Find the line with "słoik (pomarańczowy) 531" in the data below, then restate it and all remaining lines exactly, adding nothing.

## Input records:
************

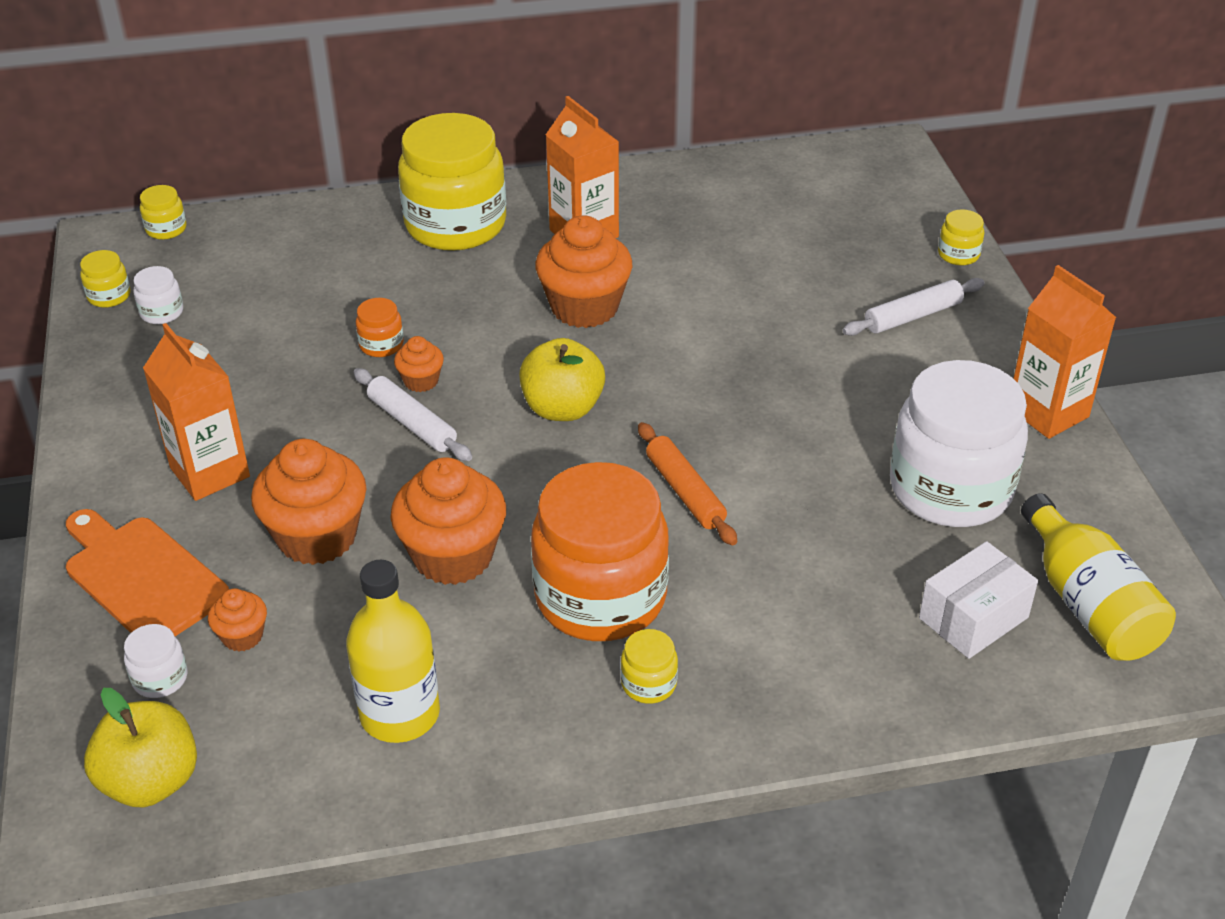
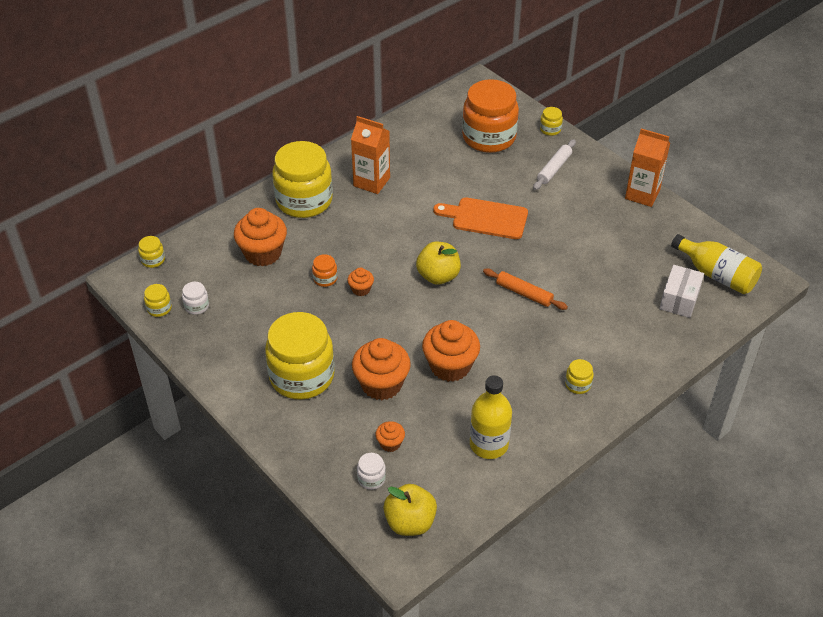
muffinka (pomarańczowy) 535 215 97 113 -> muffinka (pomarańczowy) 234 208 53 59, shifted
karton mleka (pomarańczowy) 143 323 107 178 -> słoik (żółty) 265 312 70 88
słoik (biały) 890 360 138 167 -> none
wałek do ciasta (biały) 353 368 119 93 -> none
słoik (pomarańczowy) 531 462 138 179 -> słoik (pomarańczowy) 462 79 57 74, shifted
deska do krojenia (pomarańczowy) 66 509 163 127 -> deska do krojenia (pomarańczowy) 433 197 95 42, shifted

************

## Answer box:
słoik (pomarańczowy) 531 462 138 179 -> słoik (pomarańczowy) 462 79 57 74, shifted
deska do krojenia (pomarańczowy) 66 509 163 127 -> deska do krojenia (pomarańczowy) 433 197 95 42, shifted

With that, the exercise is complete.